**Exercise instructions**
Reproduce the entries shown below only from the line with "(381, 105) = (556, 220): black" down to the line with "(678, 256) = (164, 365): turquoise", keeping both end lines and copying each one exactly.

**Input**
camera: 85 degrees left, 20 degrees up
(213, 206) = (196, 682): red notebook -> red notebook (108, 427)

--

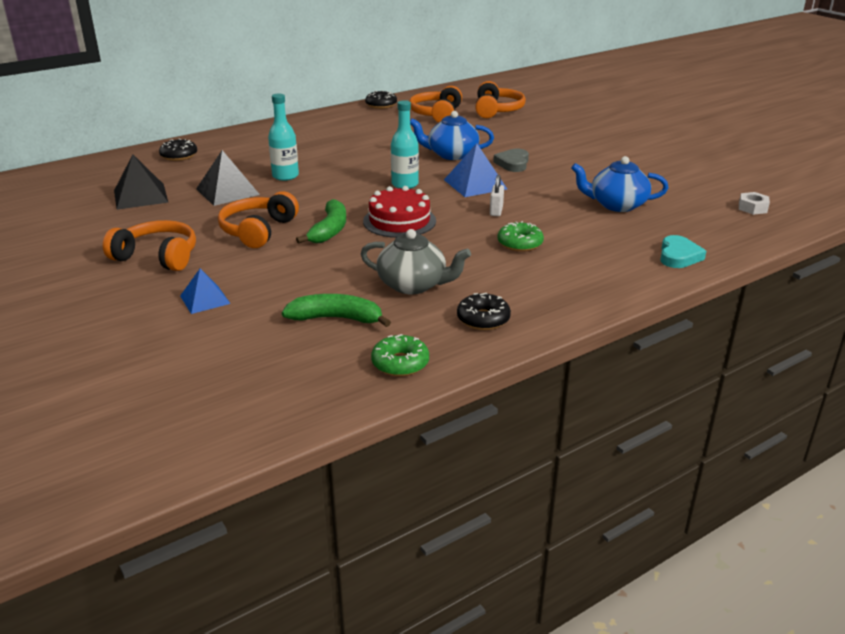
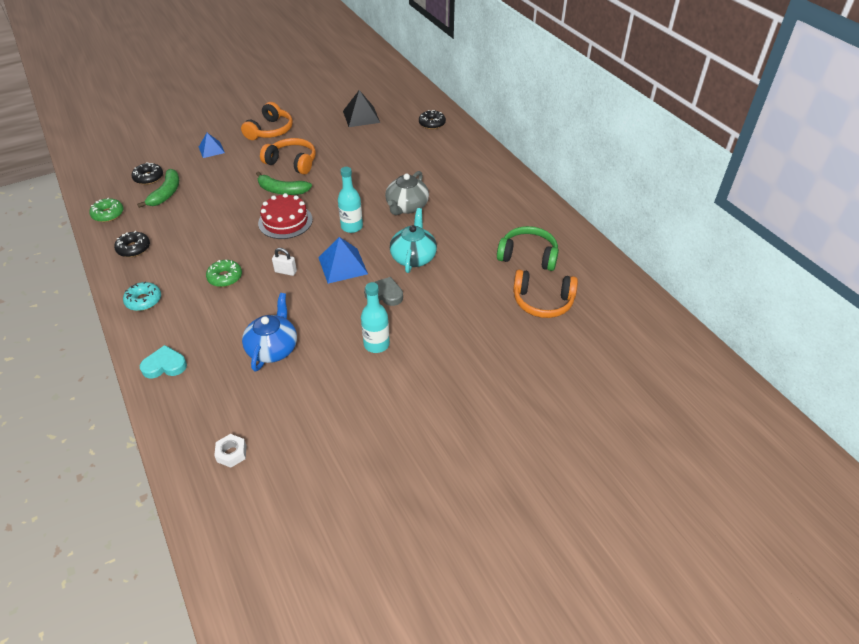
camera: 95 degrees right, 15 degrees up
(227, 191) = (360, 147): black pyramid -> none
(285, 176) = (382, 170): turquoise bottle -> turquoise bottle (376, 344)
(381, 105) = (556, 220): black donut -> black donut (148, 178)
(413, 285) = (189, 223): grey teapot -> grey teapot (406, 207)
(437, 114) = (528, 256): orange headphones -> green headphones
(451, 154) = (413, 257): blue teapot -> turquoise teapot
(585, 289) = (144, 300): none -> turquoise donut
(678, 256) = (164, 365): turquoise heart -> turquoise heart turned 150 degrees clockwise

**Written solution**
(381, 105) = (556, 220): black donut -> black donut (148, 178)
(413, 285) = (189, 223): grey teapot -> grey teapot (406, 207)
(437, 114) = (528, 256): orange headphones -> green headphones
(451, 154) = (413, 257): blue teapot -> turquoise teapot
(585, 289) = (144, 300): none -> turquoise donut
(678, 256) = (164, 365): turquoise heart -> turquoise heart turned 150 degrees clockwise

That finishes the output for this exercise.